DATASET RECORDS:
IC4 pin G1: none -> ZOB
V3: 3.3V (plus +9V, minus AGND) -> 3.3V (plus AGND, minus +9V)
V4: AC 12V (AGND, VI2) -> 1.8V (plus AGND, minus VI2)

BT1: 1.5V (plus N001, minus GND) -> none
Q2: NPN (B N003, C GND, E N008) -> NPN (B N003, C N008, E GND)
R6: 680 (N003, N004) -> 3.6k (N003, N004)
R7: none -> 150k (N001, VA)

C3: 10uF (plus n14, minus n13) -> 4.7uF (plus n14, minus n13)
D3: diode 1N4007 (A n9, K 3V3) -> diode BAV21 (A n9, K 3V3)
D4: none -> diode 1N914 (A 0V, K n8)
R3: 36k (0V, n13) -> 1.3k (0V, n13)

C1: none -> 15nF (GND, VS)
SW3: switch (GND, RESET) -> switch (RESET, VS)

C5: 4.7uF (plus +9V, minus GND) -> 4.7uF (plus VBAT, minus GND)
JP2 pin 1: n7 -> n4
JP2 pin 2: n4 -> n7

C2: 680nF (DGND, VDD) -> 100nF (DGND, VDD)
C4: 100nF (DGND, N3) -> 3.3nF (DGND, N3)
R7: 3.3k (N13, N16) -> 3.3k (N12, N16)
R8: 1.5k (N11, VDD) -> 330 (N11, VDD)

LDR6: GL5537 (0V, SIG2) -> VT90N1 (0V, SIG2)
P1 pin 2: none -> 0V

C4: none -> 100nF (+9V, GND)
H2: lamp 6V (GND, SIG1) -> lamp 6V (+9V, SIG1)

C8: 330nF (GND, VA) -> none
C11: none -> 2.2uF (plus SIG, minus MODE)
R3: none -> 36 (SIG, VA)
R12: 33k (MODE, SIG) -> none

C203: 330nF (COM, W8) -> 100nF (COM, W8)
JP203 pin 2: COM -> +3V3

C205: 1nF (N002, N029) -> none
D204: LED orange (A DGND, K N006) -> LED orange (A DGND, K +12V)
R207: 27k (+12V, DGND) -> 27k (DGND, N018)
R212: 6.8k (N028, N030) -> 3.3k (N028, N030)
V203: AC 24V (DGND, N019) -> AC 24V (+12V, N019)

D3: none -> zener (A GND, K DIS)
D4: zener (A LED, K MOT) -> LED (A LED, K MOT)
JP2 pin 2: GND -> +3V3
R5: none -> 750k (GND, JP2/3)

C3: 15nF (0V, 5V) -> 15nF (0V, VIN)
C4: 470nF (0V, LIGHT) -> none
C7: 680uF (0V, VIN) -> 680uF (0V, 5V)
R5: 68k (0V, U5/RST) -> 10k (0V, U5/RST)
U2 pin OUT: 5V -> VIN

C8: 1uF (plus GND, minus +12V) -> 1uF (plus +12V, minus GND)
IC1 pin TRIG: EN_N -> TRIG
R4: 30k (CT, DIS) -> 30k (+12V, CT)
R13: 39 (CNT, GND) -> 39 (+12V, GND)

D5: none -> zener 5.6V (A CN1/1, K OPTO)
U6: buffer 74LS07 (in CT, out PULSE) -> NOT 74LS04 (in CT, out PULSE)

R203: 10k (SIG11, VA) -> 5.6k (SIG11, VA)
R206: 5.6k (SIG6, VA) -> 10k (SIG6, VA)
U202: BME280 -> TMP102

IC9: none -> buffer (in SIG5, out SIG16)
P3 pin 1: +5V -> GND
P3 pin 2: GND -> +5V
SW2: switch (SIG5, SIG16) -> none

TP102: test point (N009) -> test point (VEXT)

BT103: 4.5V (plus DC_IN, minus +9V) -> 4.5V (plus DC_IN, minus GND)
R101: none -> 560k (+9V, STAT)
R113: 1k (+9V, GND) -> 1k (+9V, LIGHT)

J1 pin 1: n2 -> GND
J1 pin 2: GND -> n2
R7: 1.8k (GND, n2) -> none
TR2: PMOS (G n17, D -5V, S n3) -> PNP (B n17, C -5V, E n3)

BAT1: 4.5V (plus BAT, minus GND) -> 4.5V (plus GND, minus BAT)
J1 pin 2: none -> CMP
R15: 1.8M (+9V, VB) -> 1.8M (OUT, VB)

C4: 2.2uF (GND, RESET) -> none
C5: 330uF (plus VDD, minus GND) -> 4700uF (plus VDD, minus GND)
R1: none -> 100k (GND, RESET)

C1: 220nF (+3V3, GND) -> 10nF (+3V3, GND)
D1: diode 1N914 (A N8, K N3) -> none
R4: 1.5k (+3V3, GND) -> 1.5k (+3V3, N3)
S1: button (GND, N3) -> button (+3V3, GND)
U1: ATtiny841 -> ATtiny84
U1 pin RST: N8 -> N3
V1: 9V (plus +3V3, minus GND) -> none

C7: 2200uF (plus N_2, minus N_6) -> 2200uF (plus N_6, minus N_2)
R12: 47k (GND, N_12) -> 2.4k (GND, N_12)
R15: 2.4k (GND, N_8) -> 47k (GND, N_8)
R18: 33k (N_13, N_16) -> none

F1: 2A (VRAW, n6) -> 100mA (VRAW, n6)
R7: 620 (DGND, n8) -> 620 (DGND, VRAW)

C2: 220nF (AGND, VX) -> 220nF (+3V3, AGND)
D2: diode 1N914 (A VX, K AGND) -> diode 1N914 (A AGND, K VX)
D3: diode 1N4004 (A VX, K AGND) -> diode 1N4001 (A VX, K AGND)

WHAT IS EXPECTED:
After locating the line with "BT103: 4.5V (plus" in the material above, return it and each line after it exactly, ending at the line with "R15: 2.4k (GND, N_8) -> 47k (GND, N_8)".

ANSWER BELOW:
BT103: 4.5V (plus DC_IN, minus +9V) -> 4.5V (plus DC_IN, minus GND)
R101: none -> 560k (+9V, STAT)
R113: 1k (+9V, GND) -> 1k (+9V, LIGHT)

J1 pin 1: n2 -> GND
J1 pin 2: GND -> n2
R7: 1.8k (GND, n2) -> none
TR2: PMOS (G n17, D -5V, S n3) -> PNP (B n17, C -5V, E n3)

BAT1: 4.5V (plus BAT, minus GND) -> 4.5V (plus GND, minus BAT)
J1 pin 2: none -> CMP
R15: 1.8M (+9V, VB) -> 1.8M (OUT, VB)

C4: 2.2uF (GND, RESET) -> none
C5: 330uF (plus VDD, minus GND) -> 4700uF (plus VDD, minus GND)
R1: none -> 100k (GND, RESET)

C1: 220nF (+3V3, GND) -> 10nF (+3V3, GND)
D1: diode 1N914 (A N8, K N3) -> none
R4: 1.5k (+3V3, GND) -> 1.5k (+3V3, N3)
S1: button (GND, N3) -> button (+3V3, GND)
U1: ATtiny841 -> ATtiny84
U1 pin RST: N8 -> N3
V1: 9V (plus +3V3, minus GND) -> none

C7: 2200uF (plus N_2, minus N_6) -> 2200uF (plus N_6, minus N_2)
R12: 47k (GND, N_12) -> 2.4k (GND, N_12)
R15: 2.4k (GND, N_8) -> 47k (GND, N_8)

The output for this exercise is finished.